▶ [The task] In the copy, include every entry exactly but none of the pictures.

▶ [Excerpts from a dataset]
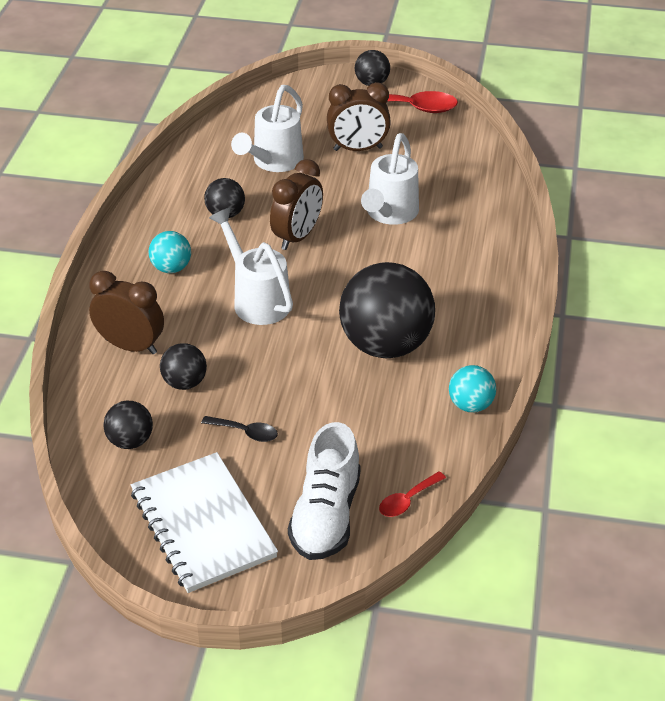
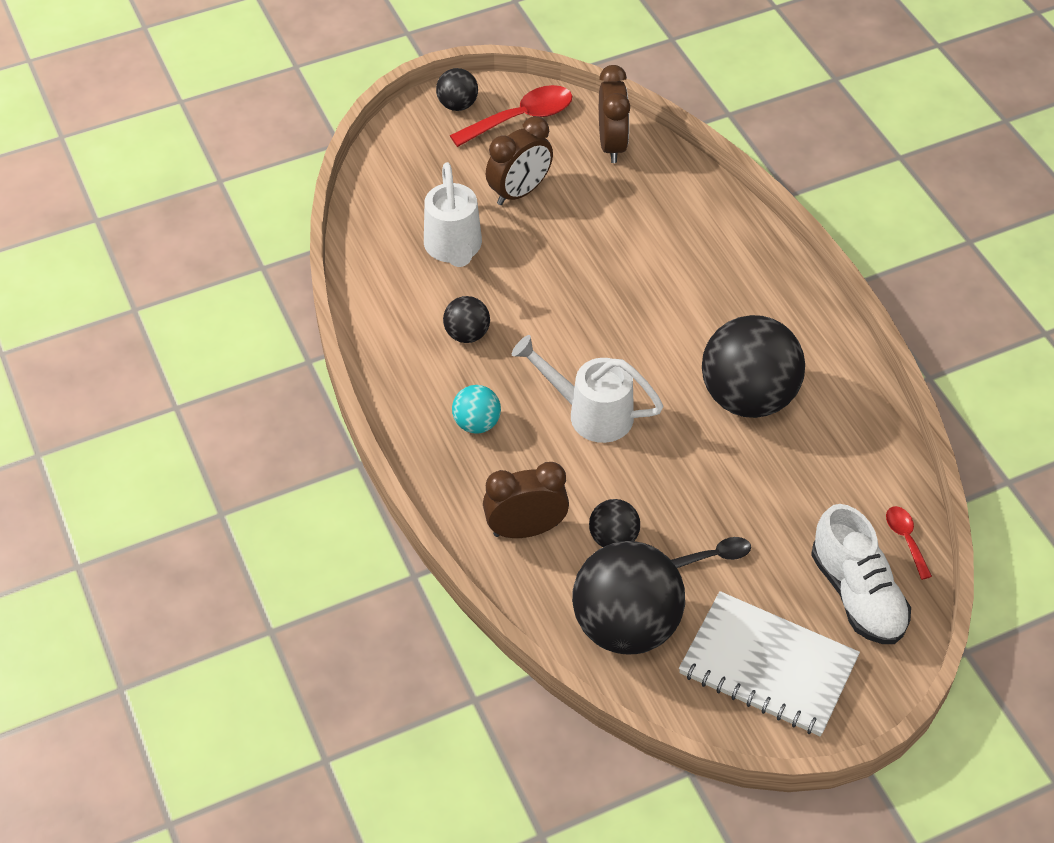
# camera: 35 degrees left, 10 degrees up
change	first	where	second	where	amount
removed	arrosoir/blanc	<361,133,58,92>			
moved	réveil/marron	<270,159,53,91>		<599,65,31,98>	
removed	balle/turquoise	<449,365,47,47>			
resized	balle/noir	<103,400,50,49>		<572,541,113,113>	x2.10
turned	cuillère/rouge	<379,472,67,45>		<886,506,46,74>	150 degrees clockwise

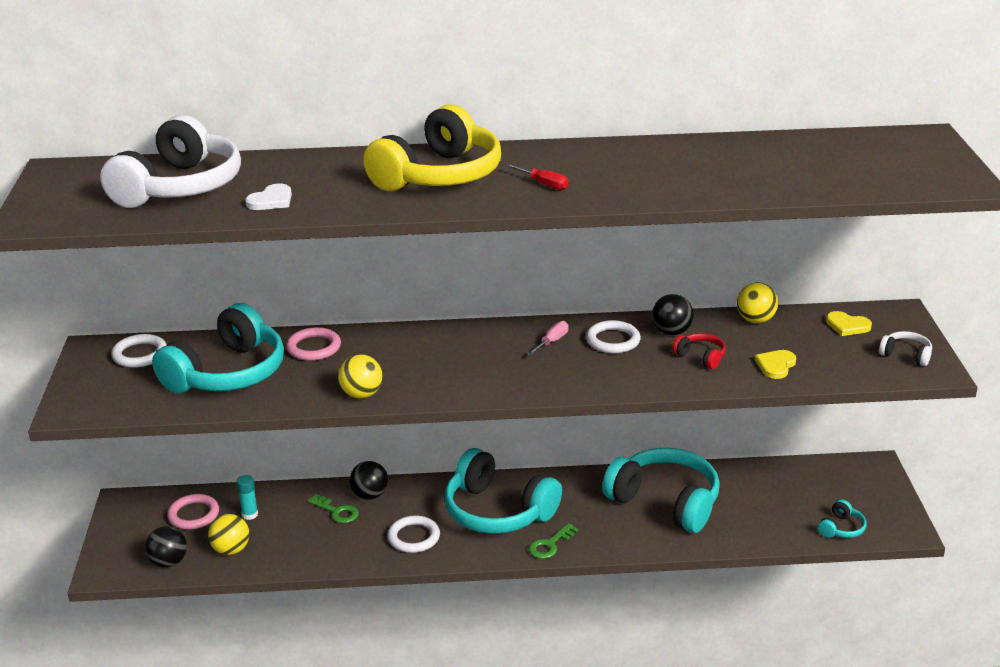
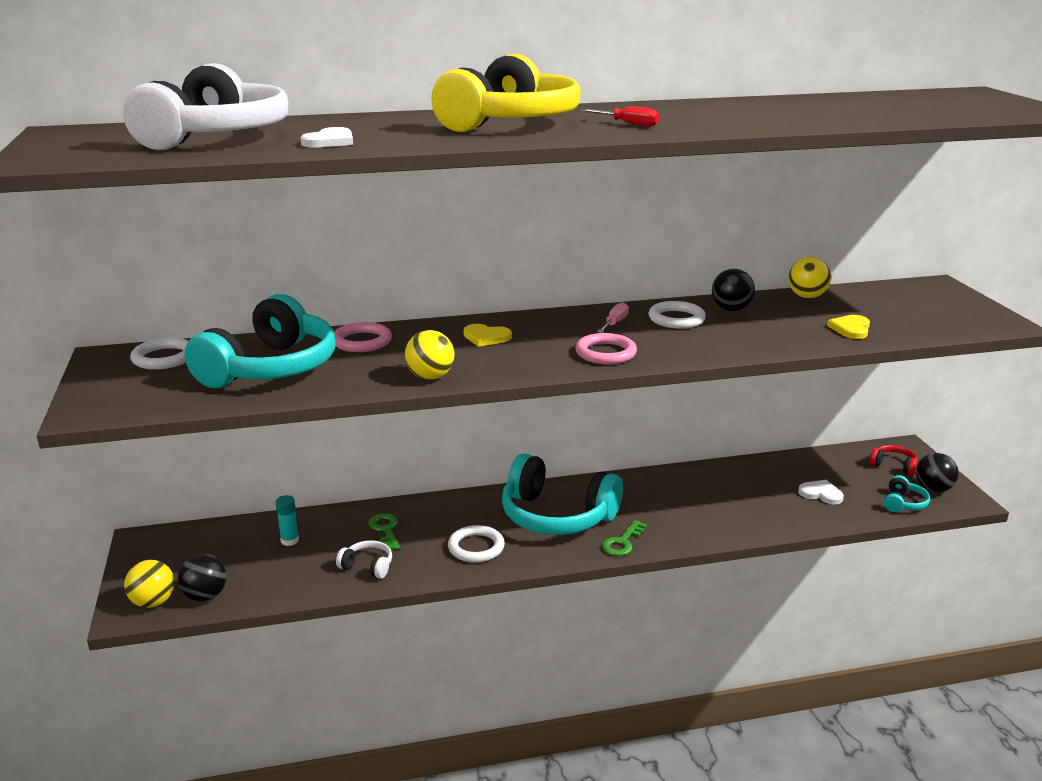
# camera: 10 degrees left, 5 degrees down
change	first	where	second	where	amount
moved	cœur/jaune	<826,311,46,25>		<464,324,48,23>	
moved	casque audio/blanc	<879,331,53,35>		<336,540,56,39>	
moved	casque audio/rouge	<672,333,54,36>		<870,445,48,31>	
removed	casque audio/turquoise	<602,448,118,85>			
moved	balle/noir	<349,461,39,39>		<916,453,43,40>	
moved	anneau/rose	<167,494,52,36>		<575,333,62,31>	
turned	clé/vert	<307,494,52,29>		<369,513,31,37>	135 degrees counterclockwise
moved	balle/jaune	<208,514,41,41>		<124,560,51,48>	
added			cœur/blanc	<798,480,46,25>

▶ [Exercise result]
# camera: 35 degrees left, 10 degrees up
change	first	where	second	where	amount
removed	arrosoir/blanc	<361,133,58,92>			
moved	réveil/marron	<270,159,53,91>		<599,65,31,98>	
removed	balle/turquoise	<449,365,47,47>			
resized	balle/noir	<103,400,50,49>		<572,541,113,113>	x2.10
turned	cuillère/rouge	<379,472,67,45>		<886,506,46,74>	150 degrees clockwise

# camera: 10 degrees left, 5 degrees down
change	first	where	second	where	amount
moved	cœur/jaune	<826,311,46,25>		<464,324,48,23>	
moved	casque audio/blanc	<879,331,53,35>		<336,540,56,39>	
moved	casque audio/rouge	<672,333,54,36>		<870,445,48,31>	
removed	casque audio/turquoise	<602,448,118,85>			
moved	balle/noir	<349,461,39,39>		<916,453,43,40>	
moved	anneau/rose	<167,494,52,36>		<575,333,62,31>	
turned	clé/vert	<307,494,52,29>		<369,513,31,37>	135 degrees counterclockwise
moved	balle/jaune	<208,514,41,41>		<124,560,51,48>	
added			cœur/blanc	<798,480,46,25>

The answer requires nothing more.